● **WHAT IS EXPECTED**
Could you transcribe every entry exactly, leaving nothing out?

● **ENTRIES SHOWN**
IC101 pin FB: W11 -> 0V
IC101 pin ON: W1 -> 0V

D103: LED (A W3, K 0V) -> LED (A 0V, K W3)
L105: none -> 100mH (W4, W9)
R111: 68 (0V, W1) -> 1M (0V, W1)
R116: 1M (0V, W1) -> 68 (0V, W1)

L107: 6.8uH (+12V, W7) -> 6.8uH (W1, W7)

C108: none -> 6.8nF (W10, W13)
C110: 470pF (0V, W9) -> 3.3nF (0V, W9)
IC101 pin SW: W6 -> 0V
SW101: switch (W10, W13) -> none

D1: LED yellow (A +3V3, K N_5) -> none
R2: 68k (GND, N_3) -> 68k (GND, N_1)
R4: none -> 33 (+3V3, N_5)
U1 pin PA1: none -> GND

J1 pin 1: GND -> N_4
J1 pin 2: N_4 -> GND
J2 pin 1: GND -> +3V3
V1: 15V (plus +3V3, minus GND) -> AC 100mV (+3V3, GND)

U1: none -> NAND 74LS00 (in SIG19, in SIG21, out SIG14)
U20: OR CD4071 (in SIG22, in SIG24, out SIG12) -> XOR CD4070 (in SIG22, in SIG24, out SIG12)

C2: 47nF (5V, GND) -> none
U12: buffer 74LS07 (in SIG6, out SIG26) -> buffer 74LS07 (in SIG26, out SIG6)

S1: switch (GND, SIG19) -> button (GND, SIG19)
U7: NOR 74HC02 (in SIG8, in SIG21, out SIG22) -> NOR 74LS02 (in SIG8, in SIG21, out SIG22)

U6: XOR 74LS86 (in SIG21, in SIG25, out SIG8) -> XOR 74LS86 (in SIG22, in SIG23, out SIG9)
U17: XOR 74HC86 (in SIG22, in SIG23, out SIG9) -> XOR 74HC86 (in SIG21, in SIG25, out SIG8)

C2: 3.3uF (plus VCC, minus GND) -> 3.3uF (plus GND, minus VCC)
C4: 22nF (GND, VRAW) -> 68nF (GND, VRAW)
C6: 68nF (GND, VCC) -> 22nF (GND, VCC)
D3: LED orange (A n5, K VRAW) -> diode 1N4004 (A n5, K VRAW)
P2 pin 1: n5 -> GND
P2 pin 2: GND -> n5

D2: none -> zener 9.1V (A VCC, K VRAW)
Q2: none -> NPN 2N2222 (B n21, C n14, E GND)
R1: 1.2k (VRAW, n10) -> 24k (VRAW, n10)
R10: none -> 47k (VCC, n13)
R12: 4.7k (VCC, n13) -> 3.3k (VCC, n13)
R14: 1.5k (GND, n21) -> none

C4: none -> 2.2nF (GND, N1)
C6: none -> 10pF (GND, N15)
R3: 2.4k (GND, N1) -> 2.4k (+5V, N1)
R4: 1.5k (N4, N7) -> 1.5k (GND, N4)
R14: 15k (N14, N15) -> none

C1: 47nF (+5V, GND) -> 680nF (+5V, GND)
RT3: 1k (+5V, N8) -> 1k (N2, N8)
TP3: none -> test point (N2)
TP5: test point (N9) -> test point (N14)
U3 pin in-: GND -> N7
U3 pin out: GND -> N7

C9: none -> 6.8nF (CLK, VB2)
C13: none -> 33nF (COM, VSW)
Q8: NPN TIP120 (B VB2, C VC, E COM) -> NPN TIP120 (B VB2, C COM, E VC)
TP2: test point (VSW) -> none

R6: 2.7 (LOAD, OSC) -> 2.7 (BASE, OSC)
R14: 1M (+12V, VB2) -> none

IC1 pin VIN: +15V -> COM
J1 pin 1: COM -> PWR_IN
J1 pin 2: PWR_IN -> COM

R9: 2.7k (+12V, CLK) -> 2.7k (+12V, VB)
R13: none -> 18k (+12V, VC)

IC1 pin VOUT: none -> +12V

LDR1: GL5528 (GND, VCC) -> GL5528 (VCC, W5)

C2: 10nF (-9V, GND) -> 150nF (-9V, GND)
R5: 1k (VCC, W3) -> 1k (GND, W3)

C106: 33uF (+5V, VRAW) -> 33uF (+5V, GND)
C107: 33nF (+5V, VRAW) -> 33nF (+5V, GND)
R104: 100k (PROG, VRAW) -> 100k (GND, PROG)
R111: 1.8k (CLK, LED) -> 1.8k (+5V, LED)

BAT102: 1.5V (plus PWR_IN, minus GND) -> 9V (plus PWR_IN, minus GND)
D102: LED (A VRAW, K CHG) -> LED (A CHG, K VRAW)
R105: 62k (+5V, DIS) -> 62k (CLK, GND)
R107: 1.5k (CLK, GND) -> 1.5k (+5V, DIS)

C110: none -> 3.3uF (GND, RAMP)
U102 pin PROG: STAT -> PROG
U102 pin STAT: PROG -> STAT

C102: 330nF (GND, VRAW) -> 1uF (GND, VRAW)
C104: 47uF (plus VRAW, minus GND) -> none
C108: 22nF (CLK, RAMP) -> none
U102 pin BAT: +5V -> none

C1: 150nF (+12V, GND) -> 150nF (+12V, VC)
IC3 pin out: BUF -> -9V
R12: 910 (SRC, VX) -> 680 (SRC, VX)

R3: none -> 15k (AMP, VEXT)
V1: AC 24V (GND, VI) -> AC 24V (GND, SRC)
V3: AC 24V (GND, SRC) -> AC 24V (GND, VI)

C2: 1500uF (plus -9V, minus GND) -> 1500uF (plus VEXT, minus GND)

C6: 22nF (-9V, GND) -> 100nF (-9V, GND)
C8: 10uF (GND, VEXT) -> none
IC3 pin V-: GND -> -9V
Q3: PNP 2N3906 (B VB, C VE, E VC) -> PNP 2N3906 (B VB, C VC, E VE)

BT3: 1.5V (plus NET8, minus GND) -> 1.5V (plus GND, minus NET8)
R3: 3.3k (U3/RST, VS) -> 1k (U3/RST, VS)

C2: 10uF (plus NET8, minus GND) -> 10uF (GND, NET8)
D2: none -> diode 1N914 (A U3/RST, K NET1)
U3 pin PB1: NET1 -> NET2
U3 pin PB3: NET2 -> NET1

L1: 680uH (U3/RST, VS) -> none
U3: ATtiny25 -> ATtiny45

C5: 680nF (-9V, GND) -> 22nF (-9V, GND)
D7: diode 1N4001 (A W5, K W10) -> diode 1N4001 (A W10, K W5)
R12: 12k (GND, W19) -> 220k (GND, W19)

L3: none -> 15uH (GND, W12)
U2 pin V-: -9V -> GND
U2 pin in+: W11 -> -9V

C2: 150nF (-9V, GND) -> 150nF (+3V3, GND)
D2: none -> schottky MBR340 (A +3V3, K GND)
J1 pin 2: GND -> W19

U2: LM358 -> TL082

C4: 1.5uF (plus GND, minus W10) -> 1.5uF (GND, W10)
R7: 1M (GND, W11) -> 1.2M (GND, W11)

● **WRITTEN SOLUTION**
IC101 pin FB: W11 -> 0V
IC101 pin ON: W1 -> 0V

D103: LED (A W3, K 0V) -> LED (A 0V, K W3)
L105: none -> 100mH (W4, W9)
R111: 68 (0V, W1) -> 1M (0V, W1)
R116: 1M (0V, W1) -> 68 (0V, W1)

L107: 6.8uH (+12V, W7) -> 6.8uH (W1, W7)

C108: none -> 6.8nF (W10, W13)
C110: 470pF (0V, W9) -> 3.3nF (0V, W9)
IC101 pin SW: W6 -> 0V
SW101: switch (W10, W13) -> none

D1: LED yellow (A +3V3, K N_5) -> none
R2: 68k (GND, N_3) -> 68k (GND, N_1)
R4: none -> 33 (+3V3, N_5)
U1 pin PA1: none -> GND

J1 pin 1: GND -> N_4
J1 pin 2: N_4 -> GND
J2 pin 1: GND -> +3V3
V1: 15V (plus +3V3, minus GND) -> AC 100mV (+3V3, GND)

U1: none -> NAND 74LS00 (in SIG19, in SIG21, out SIG14)
U20: OR CD4071 (in SIG22, in SIG24, out SIG12) -> XOR CD4070 (in SIG22, in SIG24, out SIG12)

C2: 47nF (5V, GND) -> none
U12: buffer 74LS07 (in SIG6, out SIG26) -> buffer 74LS07 (in SIG26, out SIG6)

S1: switch (GND, SIG19) -> button (GND, SIG19)
U7: NOR 74HC02 (in SIG8, in SIG21, out SIG22) -> NOR 74LS02 (in SIG8, in SIG21, out SIG22)

U6: XOR 74LS86 (in SIG21, in SIG25, out SIG8) -> XOR 74LS86 (in SIG22, in SIG23, out SIG9)
U17: XOR 74HC86 (in SIG22, in SIG23, out SIG9) -> XOR 74HC86 (in SIG21, in SIG25, out SIG8)

C2: 3.3uF (plus VCC, minus GND) -> 3.3uF (plus GND, minus VCC)
C4: 22nF (GND, VRAW) -> 68nF (GND, VRAW)
C6: 68nF (GND, VCC) -> 22nF (GND, VCC)
D3: LED orange (A n5, K VRAW) -> diode 1N4004 (A n5, K VRAW)
P2 pin 1: n5 -> GND
P2 pin 2: GND -> n5

D2: none -> zener 9.1V (A VCC, K VRAW)
Q2: none -> NPN 2N2222 (B n21, C n14, E GND)
R1: 1.2k (VRAW, n10) -> 24k (VRAW, n10)
R10: none -> 47k (VCC, n13)
R12: 4.7k (VCC, n13) -> 3.3k (VCC, n13)
R14: 1.5k (GND, n21) -> none

C4: none -> 2.2nF (GND, N1)
C6: none -> 10pF (GND, N15)
R3: 2.4k (GND, N1) -> 2.4k (+5V, N1)
R4: 1.5k (N4, N7) -> 1.5k (GND, N4)
R14: 15k (N14, N15) -> none

C1: 47nF (+5V, GND) -> 680nF (+5V, GND)
RT3: 1k (+5V, N8) -> 1k (N2, N8)
TP3: none -> test point (N2)
TP5: test point (N9) -> test point (N14)
U3 pin in-: GND -> N7
U3 pin out: GND -> N7

C9: none -> 6.8nF (CLK, VB2)
C13: none -> 33nF (COM, VSW)
Q8: NPN TIP120 (B VB2, C VC, E COM) -> NPN TIP120 (B VB2, C COM, E VC)
TP2: test point (VSW) -> none

R6: 2.7 (LOAD, OSC) -> 2.7 (BASE, OSC)
R14: 1M (+12V, VB2) -> none

IC1 pin VIN: +15V -> COM
J1 pin 1: COM -> PWR_IN
J1 pin 2: PWR_IN -> COM

R9: 2.7k (+12V, CLK) -> 2.7k (+12V, VB)
R13: none -> 18k (+12V, VC)

IC1 pin VOUT: none -> +12V

LDR1: GL5528 (GND, VCC) -> GL5528 (VCC, W5)

C2: 10nF (-9V, GND) -> 150nF (-9V, GND)
R5: 1k (VCC, W3) -> 1k (GND, W3)

C106: 33uF (+5V, VRAW) -> 33uF (+5V, GND)
C107: 33nF (+5V, VRAW) -> 33nF (+5V, GND)
R104: 100k (PROG, VRAW) -> 100k (GND, PROG)
R111: 1.8k (CLK, LED) -> 1.8k (+5V, LED)

BAT102: 1.5V (plus PWR_IN, minus GND) -> 9V (plus PWR_IN, minus GND)
D102: LED (A VRAW, K CHG) -> LED (A CHG, K VRAW)
R105: 62k (+5V, DIS) -> 62k (CLK, GND)
R107: 1.5k (CLK, GND) -> 1.5k (+5V, DIS)

C110: none -> 3.3uF (GND, RAMP)
U102 pin PROG: STAT -> PROG
U102 pin STAT: PROG -> STAT

C102: 330nF (GND, VRAW) -> 1uF (GND, VRAW)
C104: 47uF (plus VRAW, minus GND) -> none
C108: 22nF (CLK, RAMP) -> none
U102 pin BAT: +5V -> none

C1: 150nF (+12V, GND) -> 150nF (+12V, VC)
IC3 pin out: BUF -> -9V
R12: 910 (SRC, VX) -> 680 (SRC, VX)

R3: none -> 15k (AMP, VEXT)
V1: AC 24V (GND, VI) -> AC 24V (GND, SRC)
V3: AC 24V (GND, SRC) -> AC 24V (GND, VI)

C2: 1500uF (plus -9V, minus GND) -> 1500uF (plus VEXT, minus GND)

C6: 22nF (-9V, GND) -> 100nF (-9V, GND)
C8: 10uF (GND, VEXT) -> none
IC3 pin V-: GND -> -9V
Q3: PNP 2N3906 (B VB, C VE, E VC) -> PNP 2N3906 (B VB, C VC, E VE)

BT3: 1.5V (plus NET8, minus GND) -> 1.5V (plus GND, minus NET8)
R3: 3.3k (U3/RST, VS) -> 1k (U3/RST, VS)

C2: 10uF (plus NET8, minus GND) -> 10uF (GND, NET8)
D2: none -> diode 1N914 (A U3/RST, K NET1)
U3 pin PB1: NET1 -> NET2
U3 pin PB3: NET2 -> NET1

L1: 680uH (U3/RST, VS) -> none
U3: ATtiny25 -> ATtiny45

C5: 680nF (-9V, GND) -> 22nF (-9V, GND)
D7: diode 1N4001 (A W5, K W10) -> diode 1N4001 (A W10, K W5)
R12: 12k (GND, W19) -> 220k (GND, W19)

L3: none -> 15uH (GND, W12)
U2 pin V-: -9V -> GND
U2 pin in+: W11 -> -9V

C2: 150nF (-9V, GND) -> 150nF (+3V3, GND)
D2: none -> schottky MBR340 (A +3V3, K GND)
J1 pin 2: GND -> W19

U2: LM358 -> TL082

C4: 1.5uF (plus GND, minus W10) -> 1.5uF (GND, W10)
R7: 1M (GND, W11) -> 1.2M (GND, W11)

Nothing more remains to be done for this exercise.